● Task requirements: The entire listing is to be repeated verbatim.

● Records provided:
☆ ☆ ☆ ☆

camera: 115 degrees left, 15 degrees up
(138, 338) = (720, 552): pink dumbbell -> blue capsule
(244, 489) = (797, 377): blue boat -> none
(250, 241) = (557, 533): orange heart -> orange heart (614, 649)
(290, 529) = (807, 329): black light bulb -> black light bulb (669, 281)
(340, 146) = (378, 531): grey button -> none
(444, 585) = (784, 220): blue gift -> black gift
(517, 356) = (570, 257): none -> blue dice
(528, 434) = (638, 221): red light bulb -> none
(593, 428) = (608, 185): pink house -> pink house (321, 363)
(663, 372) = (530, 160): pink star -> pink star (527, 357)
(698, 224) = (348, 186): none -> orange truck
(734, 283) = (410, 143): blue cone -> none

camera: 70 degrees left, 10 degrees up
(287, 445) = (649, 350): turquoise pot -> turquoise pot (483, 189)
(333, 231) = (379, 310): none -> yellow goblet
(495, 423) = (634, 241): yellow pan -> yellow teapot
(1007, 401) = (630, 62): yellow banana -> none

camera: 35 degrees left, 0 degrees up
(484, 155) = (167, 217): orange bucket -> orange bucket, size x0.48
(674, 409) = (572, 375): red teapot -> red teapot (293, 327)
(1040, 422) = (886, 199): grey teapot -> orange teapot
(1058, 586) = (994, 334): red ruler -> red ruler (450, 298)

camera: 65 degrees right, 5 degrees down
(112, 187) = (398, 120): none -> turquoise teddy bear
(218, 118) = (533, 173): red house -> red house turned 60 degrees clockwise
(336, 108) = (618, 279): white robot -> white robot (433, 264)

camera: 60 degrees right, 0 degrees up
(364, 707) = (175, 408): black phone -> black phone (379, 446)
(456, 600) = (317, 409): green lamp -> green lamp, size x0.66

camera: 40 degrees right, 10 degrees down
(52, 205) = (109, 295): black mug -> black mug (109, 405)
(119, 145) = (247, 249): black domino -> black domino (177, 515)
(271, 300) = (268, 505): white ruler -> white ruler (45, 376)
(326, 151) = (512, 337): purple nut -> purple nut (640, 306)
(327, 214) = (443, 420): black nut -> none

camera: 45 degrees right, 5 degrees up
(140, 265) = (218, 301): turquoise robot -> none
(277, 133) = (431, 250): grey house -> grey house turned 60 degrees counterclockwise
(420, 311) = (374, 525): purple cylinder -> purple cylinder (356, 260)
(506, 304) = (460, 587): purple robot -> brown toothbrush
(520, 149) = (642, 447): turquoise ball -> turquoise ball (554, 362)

☆ ☆ ☆ ☆

● Task response:
camera: 115 degrees left, 15 degrees up
(138, 338) = (720, 552): pink dumbbell -> blue capsule
(244, 489) = (797, 377): blue boat -> none
(250, 241) = (557, 533): orange heart -> orange heart (614, 649)
(290, 529) = (807, 329): black light bulb -> black light bulb (669, 281)
(340, 146) = (378, 531): grey button -> none
(444, 585) = (784, 220): blue gift -> black gift
(517, 356) = (570, 257): none -> blue dice
(528, 434) = (638, 221): red light bulb -> none
(593, 428) = (608, 185): pink house -> pink house (321, 363)
(663, 372) = (530, 160): pink star -> pink star (527, 357)
(698, 224) = (348, 186): none -> orange truck
(734, 283) = (410, 143): blue cone -> none

camera: 70 degrees left, 10 degrees up
(287, 445) = (649, 350): turquoise pot -> turquoise pot (483, 189)
(333, 231) = (379, 310): none -> yellow goblet
(495, 423) = (634, 241): yellow pan -> yellow teapot
(1007, 401) = (630, 62): yellow banana -> none

camera: 35 degrees left, 0 degrees up
(484, 155) = (167, 217): orange bucket -> orange bucket, size x0.48
(674, 409) = (572, 375): red teapot -> red teapot (293, 327)
(1040, 422) = (886, 199): grey teapot -> orange teapot
(1058, 586) = (994, 334): red ruler -> red ruler (450, 298)

camera: 65 degrees right, 5 degrees down
(112, 187) = (398, 120): none -> turquoise teddy bear
(218, 118) = (533, 173): red house -> red house turned 60 degrees clockwise
(336, 108) = (618, 279): white robot -> white robot (433, 264)

camera: 60 degrees right, 0 degrees up
(364, 707) = (175, 408): black phone -> black phone (379, 446)
(456, 600) = (317, 409): green lamp -> green lamp, size x0.66

camera: 40 degrees right, 10 degrees down
(52, 205) = (109, 295): black mug -> black mug (109, 405)
(119, 145) = (247, 249): black domino -> black domino (177, 515)
(271, 300) = (268, 505): white ruler -> white ruler (45, 376)
(326, 151) = (512, 337): purple nut -> purple nut (640, 306)
(327, 214) = (443, 420): black nut -> none

camera: 45 degrees right, 5 degrees up
(140, 265) = (218, 301): turquoise robot -> none
(277, 133) = (431, 250): grey house -> grey house turned 60 degrees counterclockwise
(420, 311) = (374, 525): purple cylinder -> purple cylinder (356, 260)
(506, 304) = (460, 587): purple robot -> brown toothbrush
(520, 149) = (642, 447): turquoise ball -> turquoise ball (554, 362)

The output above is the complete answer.